*** GIVEN RECORDS ***
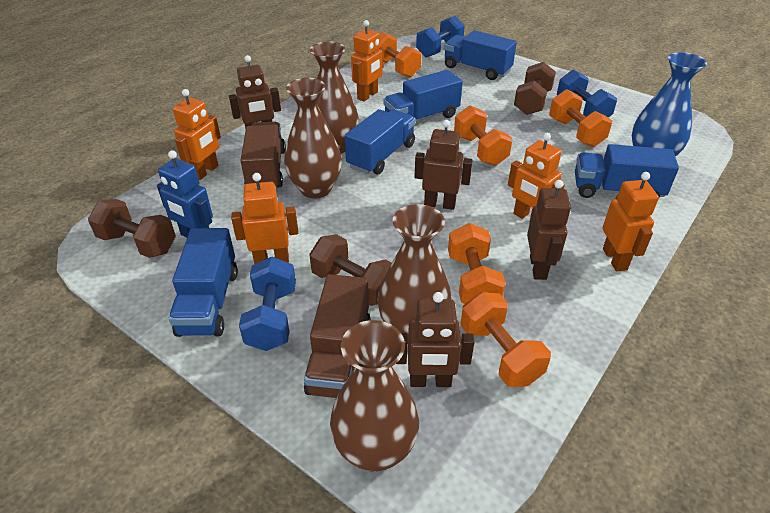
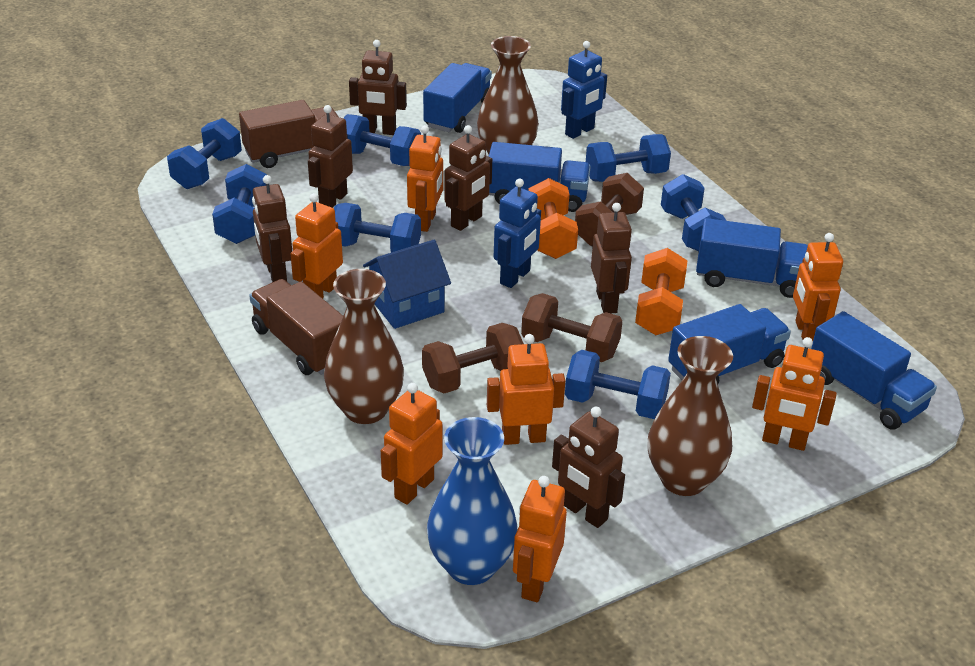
blue dumbbell: 3 -> 7
blue house: 0 -> 1
blue robot: 1 -> 2
brown robot: 4 -> 6
brown vase: 4 -> 3
orange dumbbell: 5 -> 2
orange robot: 5 -> 7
*** End of GIVEN RECORDS ***
Starting with the line that holds "brown robot: 4 -> 6", copy every line through the end of the data above. Reproduce them exactly, with no other material.

brown robot: 4 -> 6
brown vase: 4 -> 3
orange dumbbell: 5 -> 2
orange robot: 5 -> 7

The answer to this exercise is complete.